- **Your task**:
All pictures are to be excluded when the data below is output verbatim.

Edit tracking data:
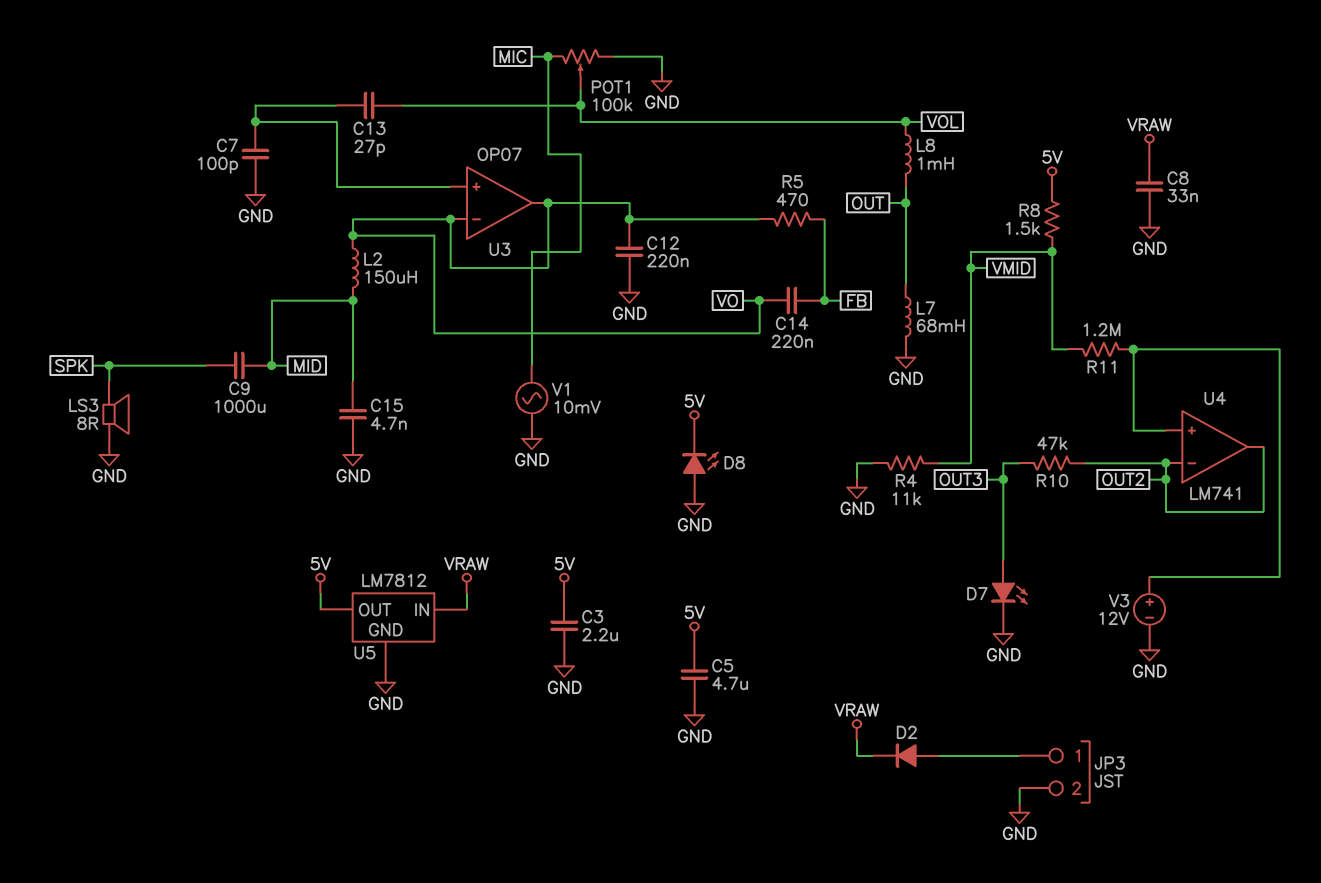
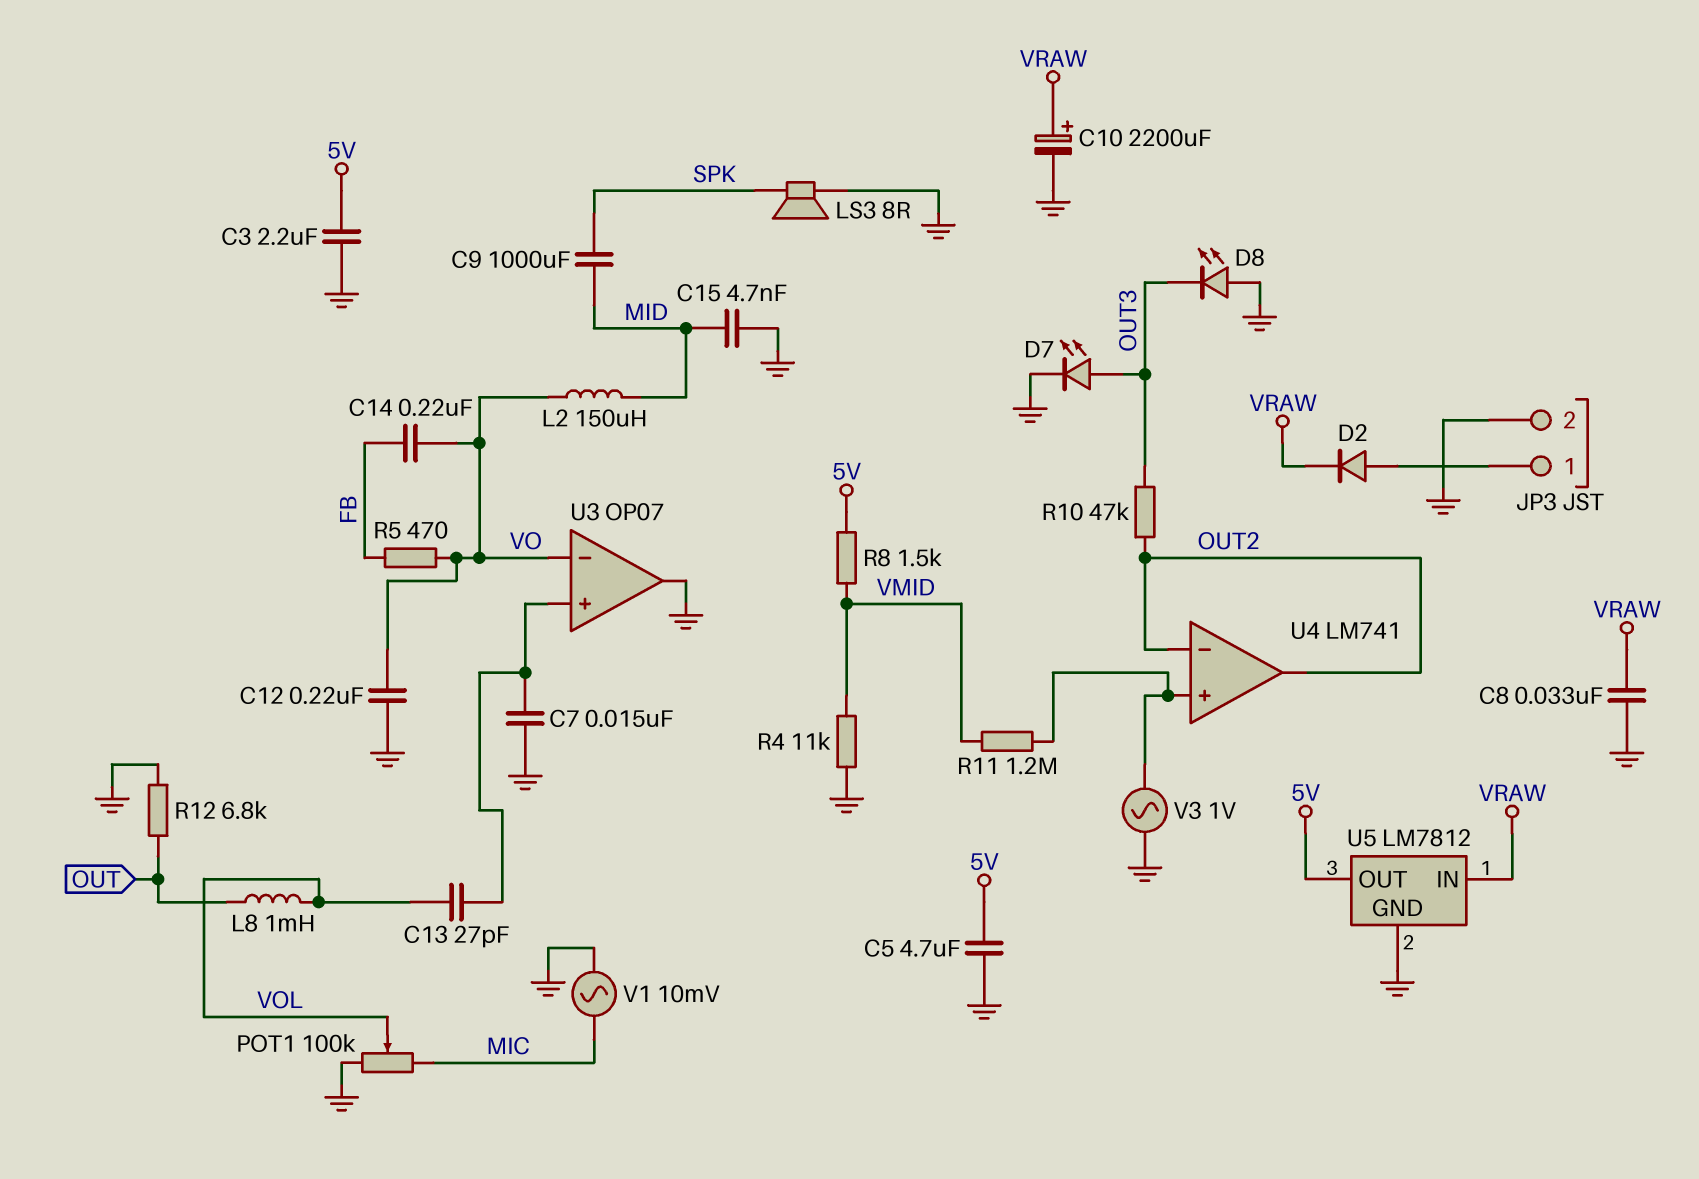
C7: 100pF (GND, U3/in+) -> 15nF (GND, U3/in+)
C10: none -> 2200uF (plus VRAW, minus GND)
D8: LED (A GND, K 5V) -> LED (A GND, K OUT3)
L7: 68mH (GND, OUT) -> none
R12: none -> 6.8k (GND, OUT)
U3 pin out: VO -> GND
V3: 12V (plus U4/in+, minus GND) -> AC 1V (GND, U4/in+)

- **Result of the task**:
C7: 100pF (GND, U3/in+) -> 15nF (GND, U3/in+)
C10: none -> 2200uF (plus VRAW, minus GND)
D8: LED (A GND, K 5V) -> LED (A GND, K OUT3)
L7: 68mH (GND, OUT) -> none
R12: none -> 6.8k (GND, OUT)
U3 pin out: VO -> GND
V3: 12V (plus U4/in+, minus GND) -> AC 1V (GND, U4/in+)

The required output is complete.